Assigned task
Your task is to output all the records below, word for word.

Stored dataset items
----------------

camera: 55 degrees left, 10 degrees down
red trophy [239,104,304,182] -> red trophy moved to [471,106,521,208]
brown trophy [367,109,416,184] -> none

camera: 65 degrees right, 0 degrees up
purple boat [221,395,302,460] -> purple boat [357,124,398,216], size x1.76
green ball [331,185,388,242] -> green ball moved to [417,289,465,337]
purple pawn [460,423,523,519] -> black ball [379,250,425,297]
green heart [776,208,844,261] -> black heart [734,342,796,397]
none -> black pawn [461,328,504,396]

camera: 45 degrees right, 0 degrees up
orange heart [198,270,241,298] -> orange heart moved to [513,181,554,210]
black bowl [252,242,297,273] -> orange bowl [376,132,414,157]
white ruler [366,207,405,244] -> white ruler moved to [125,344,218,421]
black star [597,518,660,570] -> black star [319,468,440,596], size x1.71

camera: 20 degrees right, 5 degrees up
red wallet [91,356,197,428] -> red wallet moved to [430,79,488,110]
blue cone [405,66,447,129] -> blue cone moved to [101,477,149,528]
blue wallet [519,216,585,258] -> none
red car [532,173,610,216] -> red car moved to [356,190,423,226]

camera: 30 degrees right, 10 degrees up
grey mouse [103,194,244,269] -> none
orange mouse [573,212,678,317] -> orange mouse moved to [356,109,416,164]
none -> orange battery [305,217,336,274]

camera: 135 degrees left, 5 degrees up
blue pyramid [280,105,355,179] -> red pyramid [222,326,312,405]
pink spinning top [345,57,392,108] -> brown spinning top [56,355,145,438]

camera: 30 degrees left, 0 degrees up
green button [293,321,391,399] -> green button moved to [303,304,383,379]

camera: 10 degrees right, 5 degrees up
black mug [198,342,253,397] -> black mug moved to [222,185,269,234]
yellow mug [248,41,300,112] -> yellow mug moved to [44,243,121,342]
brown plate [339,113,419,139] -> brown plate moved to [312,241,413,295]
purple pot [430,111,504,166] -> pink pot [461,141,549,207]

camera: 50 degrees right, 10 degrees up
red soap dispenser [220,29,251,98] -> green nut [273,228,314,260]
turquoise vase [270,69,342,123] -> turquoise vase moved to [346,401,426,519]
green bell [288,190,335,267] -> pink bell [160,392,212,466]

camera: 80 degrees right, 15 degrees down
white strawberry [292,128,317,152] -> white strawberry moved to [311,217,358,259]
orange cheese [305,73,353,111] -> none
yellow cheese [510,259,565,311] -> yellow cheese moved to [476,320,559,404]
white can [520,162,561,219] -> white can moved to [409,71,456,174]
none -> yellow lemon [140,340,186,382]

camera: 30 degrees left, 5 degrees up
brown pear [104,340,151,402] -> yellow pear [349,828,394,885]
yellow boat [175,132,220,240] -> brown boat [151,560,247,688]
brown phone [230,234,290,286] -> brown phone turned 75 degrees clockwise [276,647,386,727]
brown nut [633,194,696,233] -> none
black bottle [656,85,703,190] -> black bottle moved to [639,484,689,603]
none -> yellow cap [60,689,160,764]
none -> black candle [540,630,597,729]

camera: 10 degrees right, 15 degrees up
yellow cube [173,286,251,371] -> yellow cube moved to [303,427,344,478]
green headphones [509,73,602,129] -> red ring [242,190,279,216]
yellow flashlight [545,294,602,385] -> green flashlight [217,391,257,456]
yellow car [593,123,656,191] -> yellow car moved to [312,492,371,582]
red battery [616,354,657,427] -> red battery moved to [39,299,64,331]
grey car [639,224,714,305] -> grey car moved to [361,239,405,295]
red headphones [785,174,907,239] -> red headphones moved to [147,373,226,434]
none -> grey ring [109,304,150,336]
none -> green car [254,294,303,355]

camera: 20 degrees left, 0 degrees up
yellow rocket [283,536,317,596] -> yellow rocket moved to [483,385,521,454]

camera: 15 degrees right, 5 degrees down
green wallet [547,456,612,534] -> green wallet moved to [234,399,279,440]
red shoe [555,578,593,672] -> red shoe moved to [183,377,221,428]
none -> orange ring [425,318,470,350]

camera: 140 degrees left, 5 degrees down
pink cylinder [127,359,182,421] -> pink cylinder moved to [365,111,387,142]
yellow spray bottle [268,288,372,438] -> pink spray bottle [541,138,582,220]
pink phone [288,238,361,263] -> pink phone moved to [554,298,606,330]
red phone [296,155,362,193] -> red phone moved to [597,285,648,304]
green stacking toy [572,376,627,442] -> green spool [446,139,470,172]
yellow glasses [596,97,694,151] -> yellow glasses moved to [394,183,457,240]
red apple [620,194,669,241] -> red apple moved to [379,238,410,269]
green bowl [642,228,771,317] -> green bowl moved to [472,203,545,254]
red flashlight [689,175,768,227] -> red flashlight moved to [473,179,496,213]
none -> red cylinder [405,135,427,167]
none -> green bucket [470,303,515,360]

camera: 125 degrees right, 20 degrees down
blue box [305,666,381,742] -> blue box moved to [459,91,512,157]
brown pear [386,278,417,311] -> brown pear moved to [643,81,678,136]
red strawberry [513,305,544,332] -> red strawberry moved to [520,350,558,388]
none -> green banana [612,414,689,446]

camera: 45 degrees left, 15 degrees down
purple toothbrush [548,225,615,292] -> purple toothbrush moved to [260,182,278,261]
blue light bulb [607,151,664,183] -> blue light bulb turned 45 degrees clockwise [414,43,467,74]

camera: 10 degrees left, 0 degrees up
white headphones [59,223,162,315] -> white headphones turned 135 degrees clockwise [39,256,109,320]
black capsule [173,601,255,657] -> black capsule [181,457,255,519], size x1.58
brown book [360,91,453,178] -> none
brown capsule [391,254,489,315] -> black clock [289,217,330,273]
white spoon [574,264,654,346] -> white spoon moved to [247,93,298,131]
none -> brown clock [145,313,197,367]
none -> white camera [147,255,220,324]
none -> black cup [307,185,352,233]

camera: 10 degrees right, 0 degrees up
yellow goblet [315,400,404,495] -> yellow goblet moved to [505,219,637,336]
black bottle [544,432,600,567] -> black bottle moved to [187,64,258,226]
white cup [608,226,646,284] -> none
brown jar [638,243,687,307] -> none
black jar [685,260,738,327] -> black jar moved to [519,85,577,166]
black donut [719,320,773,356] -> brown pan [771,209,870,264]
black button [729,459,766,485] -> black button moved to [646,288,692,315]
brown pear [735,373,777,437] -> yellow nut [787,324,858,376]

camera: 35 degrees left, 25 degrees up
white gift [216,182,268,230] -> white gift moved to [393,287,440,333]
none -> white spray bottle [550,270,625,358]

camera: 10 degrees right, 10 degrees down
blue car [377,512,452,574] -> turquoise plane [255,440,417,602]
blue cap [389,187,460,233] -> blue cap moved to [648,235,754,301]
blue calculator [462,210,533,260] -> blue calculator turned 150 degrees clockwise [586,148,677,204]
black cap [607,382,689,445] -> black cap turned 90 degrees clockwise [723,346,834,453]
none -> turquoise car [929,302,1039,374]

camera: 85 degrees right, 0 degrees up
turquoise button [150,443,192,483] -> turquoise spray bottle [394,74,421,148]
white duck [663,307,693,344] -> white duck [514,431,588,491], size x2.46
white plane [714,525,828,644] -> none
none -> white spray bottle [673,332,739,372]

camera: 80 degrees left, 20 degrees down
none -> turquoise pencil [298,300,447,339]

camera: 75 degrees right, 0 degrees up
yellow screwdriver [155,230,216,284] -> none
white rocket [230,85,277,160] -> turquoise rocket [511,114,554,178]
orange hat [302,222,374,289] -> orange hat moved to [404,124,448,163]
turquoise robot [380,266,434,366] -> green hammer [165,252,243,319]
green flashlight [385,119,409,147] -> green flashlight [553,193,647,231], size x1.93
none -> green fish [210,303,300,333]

----------------

Written solution
camera: 55 degrees left, 10 degrees down
red trophy [239,104,304,182] -> red trophy moved to [471,106,521,208]
brown trophy [367,109,416,184] -> none

camera: 65 degrees right, 0 degrees up
purple boat [221,395,302,460] -> purple boat [357,124,398,216], size x1.76
green ball [331,185,388,242] -> green ball moved to [417,289,465,337]
purple pawn [460,423,523,519] -> black ball [379,250,425,297]
green heart [776,208,844,261] -> black heart [734,342,796,397]
none -> black pawn [461,328,504,396]

camera: 45 degrees right, 0 degrees up
orange heart [198,270,241,298] -> orange heart moved to [513,181,554,210]
black bowl [252,242,297,273] -> orange bowl [376,132,414,157]
white ruler [366,207,405,244] -> white ruler moved to [125,344,218,421]
black star [597,518,660,570] -> black star [319,468,440,596], size x1.71

camera: 20 degrees right, 5 degrees up
red wallet [91,356,197,428] -> red wallet moved to [430,79,488,110]
blue cone [405,66,447,129] -> blue cone moved to [101,477,149,528]
blue wallet [519,216,585,258] -> none
red car [532,173,610,216] -> red car moved to [356,190,423,226]

camera: 30 degrees right, 10 degrees up
grey mouse [103,194,244,269] -> none
orange mouse [573,212,678,317] -> orange mouse moved to [356,109,416,164]
none -> orange battery [305,217,336,274]

camera: 135 degrees left, 5 degrees up
blue pyramid [280,105,355,179] -> red pyramid [222,326,312,405]
pink spinning top [345,57,392,108] -> brown spinning top [56,355,145,438]

camera: 30 degrees left, 0 degrees up
green button [293,321,391,399] -> green button moved to [303,304,383,379]

camera: 10 degrees right, 5 degrees up
black mug [198,342,253,397] -> black mug moved to [222,185,269,234]
yellow mug [248,41,300,112] -> yellow mug moved to [44,243,121,342]
brown plate [339,113,419,139] -> brown plate moved to [312,241,413,295]
purple pot [430,111,504,166] -> pink pot [461,141,549,207]

camera: 50 degrees right, 10 degrees up
red soap dispenser [220,29,251,98] -> green nut [273,228,314,260]
turquoise vase [270,69,342,123] -> turquoise vase moved to [346,401,426,519]
green bell [288,190,335,267] -> pink bell [160,392,212,466]

camera: 80 degrees right, 15 degrees down
white strawberry [292,128,317,152] -> white strawberry moved to [311,217,358,259]
orange cheese [305,73,353,111] -> none
yellow cheese [510,259,565,311] -> yellow cheese moved to [476,320,559,404]
white can [520,162,561,219] -> white can moved to [409,71,456,174]
none -> yellow lemon [140,340,186,382]

camera: 30 degrees left, 5 degrees up
brown pear [104,340,151,402] -> yellow pear [349,828,394,885]
yellow boat [175,132,220,240] -> brown boat [151,560,247,688]
brown phone [230,234,290,286] -> brown phone turned 75 degrees clockwise [276,647,386,727]
brown nut [633,194,696,233] -> none
black bottle [656,85,703,190] -> black bottle moved to [639,484,689,603]
none -> yellow cap [60,689,160,764]
none -> black candle [540,630,597,729]

camera: 10 degrees right, 15 degrees up
yellow cube [173,286,251,371] -> yellow cube moved to [303,427,344,478]
green headphones [509,73,602,129] -> red ring [242,190,279,216]
yellow flashlight [545,294,602,385] -> green flashlight [217,391,257,456]
yellow car [593,123,656,191] -> yellow car moved to [312,492,371,582]
red battery [616,354,657,427] -> red battery moved to [39,299,64,331]
grey car [639,224,714,305] -> grey car moved to [361,239,405,295]
red headphones [785,174,907,239] -> red headphones moved to [147,373,226,434]
none -> grey ring [109,304,150,336]
none -> green car [254,294,303,355]

camera: 20 degrees left, 0 degrees up
yellow rocket [283,536,317,596] -> yellow rocket moved to [483,385,521,454]

camera: 15 degrees right, 5 degrees down
green wallet [547,456,612,534] -> green wallet moved to [234,399,279,440]
red shoe [555,578,593,672] -> red shoe moved to [183,377,221,428]
none -> orange ring [425,318,470,350]

camera: 140 degrees left, 5 degrees down
pink cylinder [127,359,182,421] -> pink cylinder moved to [365,111,387,142]
yellow spray bottle [268,288,372,438] -> pink spray bottle [541,138,582,220]
pink phone [288,238,361,263] -> pink phone moved to [554,298,606,330]
red phone [296,155,362,193] -> red phone moved to [597,285,648,304]
green stacking toy [572,376,627,442] -> green spool [446,139,470,172]
yellow glasses [596,97,694,151] -> yellow glasses moved to [394,183,457,240]
red apple [620,194,669,241] -> red apple moved to [379,238,410,269]
green bowl [642,228,771,317] -> green bowl moved to [472,203,545,254]
red flashlight [689,175,768,227] -> red flashlight moved to [473,179,496,213]
none -> red cylinder [405,135,427,167]
none -> green bucket [470,303,515,360]

camera: 125 degrees right, 20 degrees down
blue box [305,666,381,742] -> blue box moved to [459,91,512,157]
brown pear [386,278,417,311] -> brown pear moved to [643,81,678,136]
red strawberry [513,305,544,332] -> red strawberry moved to [520,350,558,388]
none -> green banana [612,414,689,446]

camera: 45 degrees left, 15 degrees down
purple toothbrush [548,225,615,292] -> purple toothbrush moved to [260,182,278,261]
blue light bulb [607,151,664,183] -> blue light bulb turned 45 degrees clockwise [414,43,467,74]

camera: 10 degrees left, 0 degrees up
white headphones [59,223,162,315] -> white headphones turned 135 degrees clockwise [39,256,109,320]
black capsule [173,601,255,657] -> black capsule [181,457,255,519], size x1.58
brown book [360,91,453,178] -> none
brown capsule [391,254,489,315] -> black clock [289,217,330,273]
white spoon [574,264,654,346] -> white spoon moved to [247,93,298,131]
none -> brown clock [145,313,197,367]
none -> white camera [147,255,220,324]
none -> black cup [307,185,352,233]

camera: 10 degrees right, 0 degrees up
yellow goblet [315,400,404,495] -> yellow goblet moved to [505,219,637,336]
black bottle [544,432,600,567] -> black bottle moved to [187,64,258,226]
white cup [608,226,646,284] -> none
brown jar [638,243,687,307] -> none
black jar [685,260,738,327] -> black jar moved to [519,85,577,166]
black donut [719,320,773,356] -> brown pan [771,209,870,264]
black button [729,459,766,485] -> black button moved to [646,288,692,315]
brown pear [735,373,777,437] -> yellow nut [787,324,858,376]

camera: 35 degrees left, 25 degrees up
white gift [216,182,268,230] -> white gift moved to [393,287,440,333]
none -> white spray bottle [550,270,625,358]

camera: 10 degrees right, 10 degrees down
blue car [377,512,452,574] -> turquoise plane [255,440,417,602]
blue cap [389,187,460,233] -> blue cap moved to [648,235,754,301]
blue calculator [462,210,533,260] -> blue calculator turned 150 degrees clockwise [586,148,677,204]
black cap [607,382,689,445] -> black cap turned 90 degrees clockwise [723,346,834,453]
none -> turquoise car [929,302,1039,374]

camera: 85 degrees right, 0 degrees up
turquoise button [150,443,192,483] -> turquoise spray bottle [394,74,421,148]
white duck [663,307,693,344] -> white duck [514,431,588,491], size x2.46
white plane [714,525,828,644] -> none
none -> white spray bottle [673,332,739,372]

camera: 80 degrees left, 20 degrees down
none -> turquoise pencil [298,300,447,339]

camera: 75 degrees right, 0 degrees up
yellow screwdriver [155,230,216,284] -> none
white rocket [230,85,277,160] -> turquoise rocket [511,114,554,178]
orange hat [302,222,374,289] -> orange hat moved to [404,124,448,163]
turquoise robot [380,266,434,366] -> green hammer [165,252,243,319]
green flashlight [385,119,409,147] -> green flashlight [553,193,647,231], size x1.93
none -> green fish [210,303,300,333]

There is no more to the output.